Exercise: The lines below starting at the line containing "J3 pin 2: AGND -> 3V3" and ending at the line containing "SW1: switch (ALARM, LEVEL)" are to be repeated exactly, with both ends kept and nothing else added.

---------- Source records

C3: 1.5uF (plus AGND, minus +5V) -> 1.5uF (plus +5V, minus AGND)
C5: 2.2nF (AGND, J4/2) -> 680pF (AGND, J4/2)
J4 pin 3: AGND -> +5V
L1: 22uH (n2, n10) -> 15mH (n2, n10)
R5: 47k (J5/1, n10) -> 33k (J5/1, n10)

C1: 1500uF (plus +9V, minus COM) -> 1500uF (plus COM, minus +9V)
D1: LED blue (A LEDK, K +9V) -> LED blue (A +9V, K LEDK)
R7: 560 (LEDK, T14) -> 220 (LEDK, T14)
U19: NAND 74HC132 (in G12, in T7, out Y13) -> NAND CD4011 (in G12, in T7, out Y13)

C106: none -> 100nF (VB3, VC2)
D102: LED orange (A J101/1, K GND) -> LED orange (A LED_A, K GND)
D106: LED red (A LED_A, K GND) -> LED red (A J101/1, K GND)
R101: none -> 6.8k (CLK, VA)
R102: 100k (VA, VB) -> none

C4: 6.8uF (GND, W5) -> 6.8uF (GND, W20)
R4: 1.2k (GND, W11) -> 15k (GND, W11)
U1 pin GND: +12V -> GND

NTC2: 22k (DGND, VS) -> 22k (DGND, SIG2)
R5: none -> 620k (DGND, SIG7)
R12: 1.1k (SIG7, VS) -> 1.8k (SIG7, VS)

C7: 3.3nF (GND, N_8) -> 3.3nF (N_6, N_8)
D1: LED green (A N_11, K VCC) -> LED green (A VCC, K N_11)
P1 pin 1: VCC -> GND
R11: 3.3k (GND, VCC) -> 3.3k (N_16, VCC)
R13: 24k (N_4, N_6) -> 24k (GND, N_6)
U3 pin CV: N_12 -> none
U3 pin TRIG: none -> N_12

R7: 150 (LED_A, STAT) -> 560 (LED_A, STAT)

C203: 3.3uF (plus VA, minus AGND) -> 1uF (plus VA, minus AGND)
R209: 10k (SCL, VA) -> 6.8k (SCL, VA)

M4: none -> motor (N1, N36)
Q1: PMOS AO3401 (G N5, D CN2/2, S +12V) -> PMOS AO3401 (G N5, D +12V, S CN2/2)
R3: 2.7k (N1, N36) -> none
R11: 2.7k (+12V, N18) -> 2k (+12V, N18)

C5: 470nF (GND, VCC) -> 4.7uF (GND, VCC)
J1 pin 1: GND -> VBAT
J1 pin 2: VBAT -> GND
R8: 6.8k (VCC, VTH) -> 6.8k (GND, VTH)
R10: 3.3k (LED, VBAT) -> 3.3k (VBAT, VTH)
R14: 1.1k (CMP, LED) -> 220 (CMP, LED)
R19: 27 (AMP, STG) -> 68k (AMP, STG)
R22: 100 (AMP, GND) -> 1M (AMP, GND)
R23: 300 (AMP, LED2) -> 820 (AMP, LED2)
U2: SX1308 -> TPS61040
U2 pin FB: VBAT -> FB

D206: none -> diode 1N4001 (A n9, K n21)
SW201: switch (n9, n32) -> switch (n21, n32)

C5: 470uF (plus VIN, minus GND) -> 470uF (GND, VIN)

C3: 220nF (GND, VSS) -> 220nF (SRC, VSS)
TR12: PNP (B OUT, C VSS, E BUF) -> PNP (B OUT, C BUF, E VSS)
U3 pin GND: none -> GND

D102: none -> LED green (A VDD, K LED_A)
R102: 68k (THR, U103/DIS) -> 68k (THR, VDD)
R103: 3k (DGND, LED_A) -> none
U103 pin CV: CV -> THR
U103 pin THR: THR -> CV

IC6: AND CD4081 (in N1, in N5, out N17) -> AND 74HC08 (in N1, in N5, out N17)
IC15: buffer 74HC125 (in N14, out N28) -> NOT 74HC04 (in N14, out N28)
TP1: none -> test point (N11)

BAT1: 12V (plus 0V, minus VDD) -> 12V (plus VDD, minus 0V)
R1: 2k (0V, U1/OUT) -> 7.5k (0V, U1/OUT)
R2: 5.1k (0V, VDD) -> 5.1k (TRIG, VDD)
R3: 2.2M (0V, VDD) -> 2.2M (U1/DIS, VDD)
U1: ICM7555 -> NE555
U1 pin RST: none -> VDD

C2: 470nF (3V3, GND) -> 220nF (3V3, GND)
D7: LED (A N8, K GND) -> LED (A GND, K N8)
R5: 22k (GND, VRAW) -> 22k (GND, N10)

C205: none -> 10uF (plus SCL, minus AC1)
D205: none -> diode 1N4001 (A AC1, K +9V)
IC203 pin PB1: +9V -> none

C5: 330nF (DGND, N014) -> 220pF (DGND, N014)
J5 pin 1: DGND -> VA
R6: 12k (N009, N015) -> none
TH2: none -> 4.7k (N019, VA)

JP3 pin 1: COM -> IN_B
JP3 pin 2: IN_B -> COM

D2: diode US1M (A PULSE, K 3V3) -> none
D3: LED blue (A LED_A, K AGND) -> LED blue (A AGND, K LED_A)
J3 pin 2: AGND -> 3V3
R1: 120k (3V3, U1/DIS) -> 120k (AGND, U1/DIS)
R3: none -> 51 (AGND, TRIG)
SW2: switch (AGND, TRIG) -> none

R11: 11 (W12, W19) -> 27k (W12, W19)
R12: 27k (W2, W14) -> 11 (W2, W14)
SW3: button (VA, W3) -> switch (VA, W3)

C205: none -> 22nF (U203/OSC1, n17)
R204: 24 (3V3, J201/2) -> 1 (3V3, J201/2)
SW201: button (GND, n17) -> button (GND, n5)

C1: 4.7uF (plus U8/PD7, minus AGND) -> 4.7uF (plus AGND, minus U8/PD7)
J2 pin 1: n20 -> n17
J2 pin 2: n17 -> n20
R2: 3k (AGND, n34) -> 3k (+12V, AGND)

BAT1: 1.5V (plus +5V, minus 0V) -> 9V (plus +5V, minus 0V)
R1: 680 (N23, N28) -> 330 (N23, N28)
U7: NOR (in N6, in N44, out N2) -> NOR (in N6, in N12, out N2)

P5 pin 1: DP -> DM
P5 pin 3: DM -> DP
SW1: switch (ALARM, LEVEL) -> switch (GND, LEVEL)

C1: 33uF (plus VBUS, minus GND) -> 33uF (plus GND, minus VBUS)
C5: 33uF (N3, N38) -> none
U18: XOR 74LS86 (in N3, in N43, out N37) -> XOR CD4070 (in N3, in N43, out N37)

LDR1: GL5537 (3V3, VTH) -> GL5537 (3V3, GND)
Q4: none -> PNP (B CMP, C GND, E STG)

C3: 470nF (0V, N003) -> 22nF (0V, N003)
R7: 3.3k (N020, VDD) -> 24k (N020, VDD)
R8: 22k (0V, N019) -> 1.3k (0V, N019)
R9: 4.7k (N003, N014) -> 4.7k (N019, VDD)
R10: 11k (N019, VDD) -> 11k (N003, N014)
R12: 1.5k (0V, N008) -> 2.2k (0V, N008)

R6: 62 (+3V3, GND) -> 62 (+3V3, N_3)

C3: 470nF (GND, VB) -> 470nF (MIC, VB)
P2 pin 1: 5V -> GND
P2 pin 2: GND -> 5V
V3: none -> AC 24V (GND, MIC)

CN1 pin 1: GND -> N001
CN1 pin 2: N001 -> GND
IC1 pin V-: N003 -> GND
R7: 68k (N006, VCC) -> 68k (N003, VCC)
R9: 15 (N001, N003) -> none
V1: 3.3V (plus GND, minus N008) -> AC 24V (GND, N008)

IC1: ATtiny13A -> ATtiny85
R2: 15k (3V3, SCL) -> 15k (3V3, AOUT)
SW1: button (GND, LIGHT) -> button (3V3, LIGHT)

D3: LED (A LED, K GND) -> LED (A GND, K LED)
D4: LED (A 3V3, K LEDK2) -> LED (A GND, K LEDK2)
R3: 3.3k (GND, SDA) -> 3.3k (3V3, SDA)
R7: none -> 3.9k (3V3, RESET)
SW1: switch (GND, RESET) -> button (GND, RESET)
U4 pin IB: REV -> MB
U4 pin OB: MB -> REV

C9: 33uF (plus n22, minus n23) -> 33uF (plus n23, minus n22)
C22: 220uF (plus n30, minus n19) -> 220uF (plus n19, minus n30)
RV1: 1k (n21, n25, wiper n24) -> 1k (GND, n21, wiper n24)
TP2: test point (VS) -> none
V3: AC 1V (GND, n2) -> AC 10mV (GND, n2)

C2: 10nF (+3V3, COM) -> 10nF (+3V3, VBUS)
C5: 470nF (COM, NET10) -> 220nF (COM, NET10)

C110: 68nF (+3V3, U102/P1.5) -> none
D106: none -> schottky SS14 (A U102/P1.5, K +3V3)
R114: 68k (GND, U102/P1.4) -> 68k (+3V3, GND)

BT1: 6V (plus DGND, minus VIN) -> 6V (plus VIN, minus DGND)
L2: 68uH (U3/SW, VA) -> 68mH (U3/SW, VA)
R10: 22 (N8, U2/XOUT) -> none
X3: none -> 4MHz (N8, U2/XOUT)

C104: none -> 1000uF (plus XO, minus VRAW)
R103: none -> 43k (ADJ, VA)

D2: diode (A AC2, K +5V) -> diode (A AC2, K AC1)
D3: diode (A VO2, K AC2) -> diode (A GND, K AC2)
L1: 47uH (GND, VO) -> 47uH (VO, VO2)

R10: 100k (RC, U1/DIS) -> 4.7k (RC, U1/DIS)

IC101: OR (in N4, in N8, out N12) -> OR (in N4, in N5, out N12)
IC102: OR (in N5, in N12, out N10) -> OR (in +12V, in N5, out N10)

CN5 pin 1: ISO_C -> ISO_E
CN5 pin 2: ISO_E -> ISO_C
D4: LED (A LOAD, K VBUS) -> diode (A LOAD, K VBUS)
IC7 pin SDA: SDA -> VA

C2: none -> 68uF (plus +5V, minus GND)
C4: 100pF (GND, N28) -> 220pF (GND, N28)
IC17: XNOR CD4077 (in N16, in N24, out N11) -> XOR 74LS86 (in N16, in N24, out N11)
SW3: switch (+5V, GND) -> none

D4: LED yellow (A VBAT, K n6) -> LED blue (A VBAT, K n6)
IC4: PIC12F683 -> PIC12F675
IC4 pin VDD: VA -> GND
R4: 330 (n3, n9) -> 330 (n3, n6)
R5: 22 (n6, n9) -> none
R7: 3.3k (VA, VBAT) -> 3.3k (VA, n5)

--------------------

Response to this exercise:
J3 pin 2: AGND -> 3V3
R1: 120k (3V3, U1/DIS) -> 120k (AGND, U1/DIS)
R3: none -> 51 (AGND, TRIG)
SW2: switch (AGND, TRIG) -> none

R11: 11 (W12, W19) -> 27k (W12, W19)
R12: 27k (W2, W14) -> 11 (W2, W14)
SW3: button (VA, W3) -> switch (VA, W3)

C205: none -> 22nF (U203/OSC1, n17)
R204: 24 (3V3, J201/2) -> 1 (3V3, J201/2)
SW201: button (GND, n17) -> button (GND, n5)

C1: 4.7uF (plus U8/PD7, minus AGND) -> 4.7uF (plus AGND, minus U8/PD7)
J2 pin 1: n20 -> n17
J2 pin 2: n17 -> n20
R2: 3k (AGND, n34) -> 3k (+12V, AGND)

BAT1: 1.5V (plus +5V, minus 0V) -> 9V (plus +5V, minus 0V)
R1: 680 (N23, N28) -> 330 (N23, N28)
U7: NOR (in N6, in N44, out N2) -> NOR (in N6, in N12, out N2)

P5 pin 1: DP -> DM
P5 pin 3: DM -> DP
SW1: switch (ALARM, LEVEL) -> switch (GND, LEVEL)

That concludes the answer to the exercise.